Assigned task
Would it be possible to reproduce every entry exactly, please?

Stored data
----
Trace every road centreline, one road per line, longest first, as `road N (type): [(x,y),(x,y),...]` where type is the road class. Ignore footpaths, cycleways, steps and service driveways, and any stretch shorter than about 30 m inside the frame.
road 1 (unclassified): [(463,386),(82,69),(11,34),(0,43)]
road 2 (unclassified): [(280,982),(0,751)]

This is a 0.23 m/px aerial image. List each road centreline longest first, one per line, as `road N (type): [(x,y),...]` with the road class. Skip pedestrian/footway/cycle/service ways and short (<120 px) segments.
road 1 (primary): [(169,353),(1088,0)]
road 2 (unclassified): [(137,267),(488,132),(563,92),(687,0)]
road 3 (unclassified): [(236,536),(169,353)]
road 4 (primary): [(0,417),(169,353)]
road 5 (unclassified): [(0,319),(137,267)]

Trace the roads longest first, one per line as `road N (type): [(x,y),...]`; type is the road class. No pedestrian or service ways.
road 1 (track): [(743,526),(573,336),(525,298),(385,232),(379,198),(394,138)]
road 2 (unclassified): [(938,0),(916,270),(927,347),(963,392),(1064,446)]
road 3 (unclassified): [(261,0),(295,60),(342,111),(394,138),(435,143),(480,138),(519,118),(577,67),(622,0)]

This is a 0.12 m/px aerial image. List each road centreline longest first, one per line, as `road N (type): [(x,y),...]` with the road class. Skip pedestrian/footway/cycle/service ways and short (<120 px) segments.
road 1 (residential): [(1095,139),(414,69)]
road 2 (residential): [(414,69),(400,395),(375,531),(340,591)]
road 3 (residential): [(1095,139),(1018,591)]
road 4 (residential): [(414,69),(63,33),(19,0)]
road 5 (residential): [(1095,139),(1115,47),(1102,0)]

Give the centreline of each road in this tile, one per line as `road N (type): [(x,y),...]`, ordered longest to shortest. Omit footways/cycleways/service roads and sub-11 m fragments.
----
Answer for the task
Trace every road centreline, one road per line, longest first, as `road N (type): [(x,y),(x,y),...]` where type is the road class. Ignore footpaths, cycleways, steps and service driveways, and any stretch shorter than about 30 m inside the frame.
road 1 (unclassified): [(463,386),(82,69),(11,34),(0,43)]
road 2 (unclassified): [(280,982),(0,751)]

This is a 0.23 m/px aerial image. List each road centreline longest first, one per line, as `road N (type): [(x,y),...]` with the road class. Skip pedestrian/footway/cycle/service ways and short (<120 px) segments.
road 1 (primary): [(169,353),(1088,0)]
road 2 (unclassified): [(137,267),(488,132),(563,92),(687,0)]
road 3 (unclassified): [(236,536),(169,353)]
road 4 (primary): [(0,417),(169,353)]
road 5 (unclassified): [(0,319),(137,267)]

Trace the roads longest first, one per line as `road N (type): [(x,y),...]`; type is the road class. No pedestrian or service ways.
road 1 (track): [(743,526),(573,336),(525,298),(385,232),(379,198),(394,138)]
road 2 (unclassified): [(938,0),(916,270),(927,347),(963,392),(1064,446)]
road 3 (unclassified): [(261,0),(295,60),(342,111),(394,138),(435,143),(480,138),(519,118),(577,67),(622,0)]

This is a 0.12 m/px aerial image. List each road centreline longest first, one per line, as `road N (type): [(x,y),...]` with the road class. Skip pedestrian/footway/cycle/service ways and short (<120 px) segments.
road 1 (residential): [(1095,139),(414,69)]
road 2 (residential): [(414,69),(400,395),(375,531),(340,591)]
road 3 (residential): [(1095,139),(1018,591)]
road 4 (residential): [(414,69),(63,33),(19,0)]
road 5 (residential): [(1095,139),(1115,47),(1102,0)]

Give the centreline of each road in this tile, one per line as `road N (type): [(x,y),...]`, ordered longest to shortest. Omit footways/cycleways/service roads and sub-11 m fragments.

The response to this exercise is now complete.